Data shown —
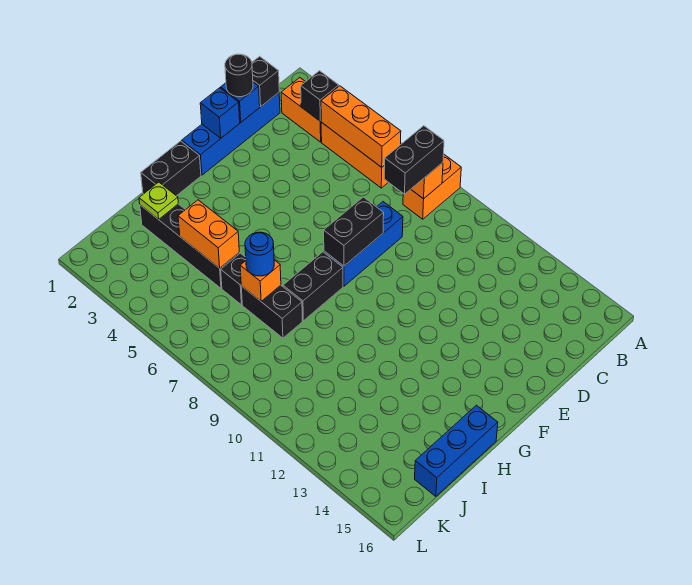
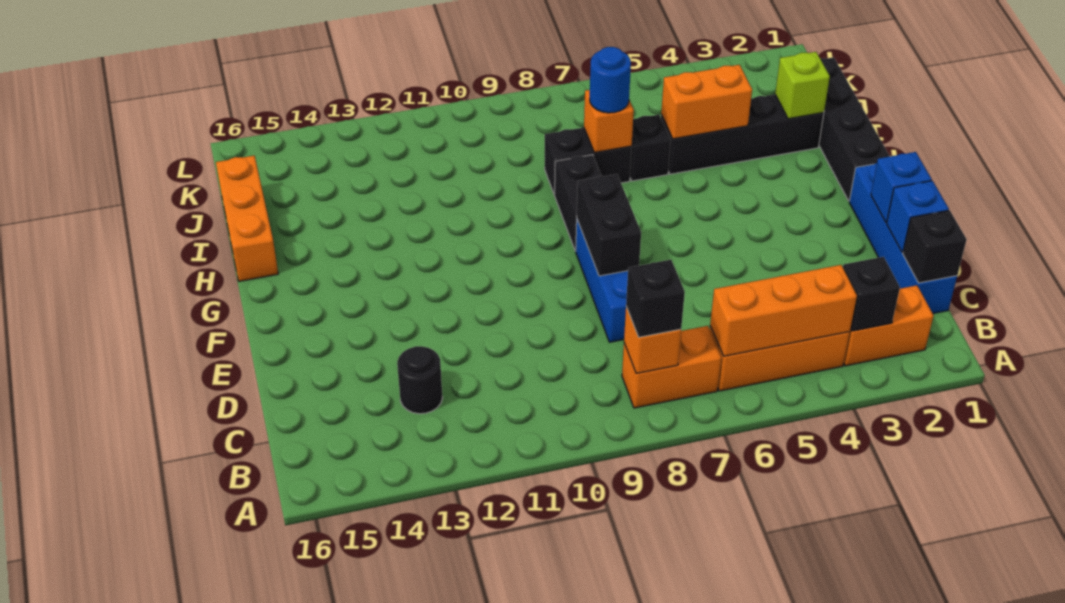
orange brick A8:B8 level 1 -> orange brick B7:B8 level 1
black brick B8:C8 level 3 -> black brick B8 level 3
black round brick D1 level 3 -> black round brick C13 level 1
black brick G1:H1 level 1 -> black brick G1:J1 level 1
blue brick H16:J16 level 1 -> orange brick H16:J16 level 1
lime plate I2 level 2 -> lime brick I2 level 2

Task brief — Set down the lines above exactly as written. Begin at the line containing "black brick B8:C8" and stop after the last line.

Expected answer —
black brick B8:C8 level 3 -> black brick B8 level 3
black round brick D1 level 3 -> black round brick C13 level 1
black brick G1:H1 level 1 -> black brick G1:J1 level 1
blue brick H16:J16 level 1 -> orange brick H16:J16 level 1
lime plate I2 level 2 -> lime brick I2 level 2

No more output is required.